*** Opening Collected material ***
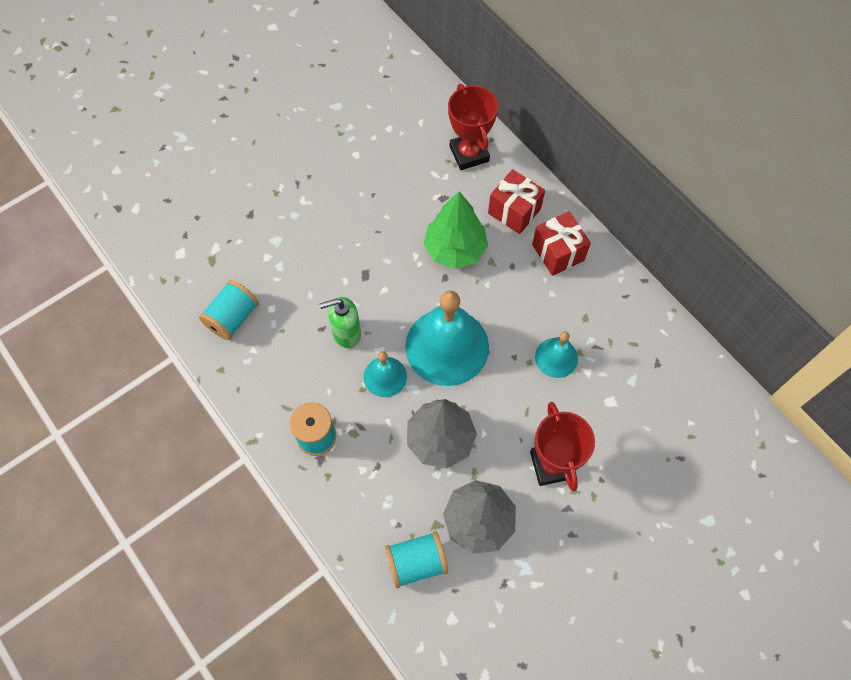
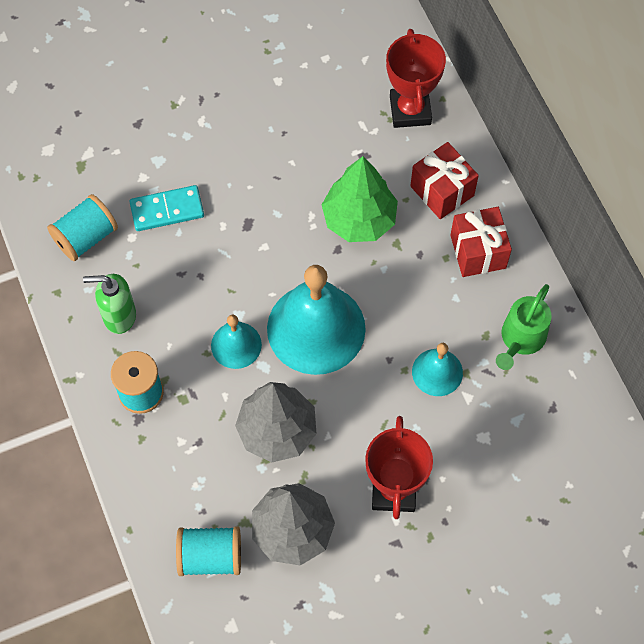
camera: 15 degrees right, 0 degrees up
green soap dispenser [319,297,361,348] -> green soap dispenser moved to [83,274,136,334]
none -> turquoise domino [129,185,204,231]
none -> green watering can [496,284,552,370]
*** Closing Collected material ***
Work task » Copy the listing character for character, pictures omitted.

Exercise solution »
camera: 15 degrees right, 0 degrees up
green soap dispenser [319,297,361,348] -> green soap dispenser moved to [83,274,136,334]
none -> turquoise domino [129,185,204,231]
none -> green watering can [496,284,552,370]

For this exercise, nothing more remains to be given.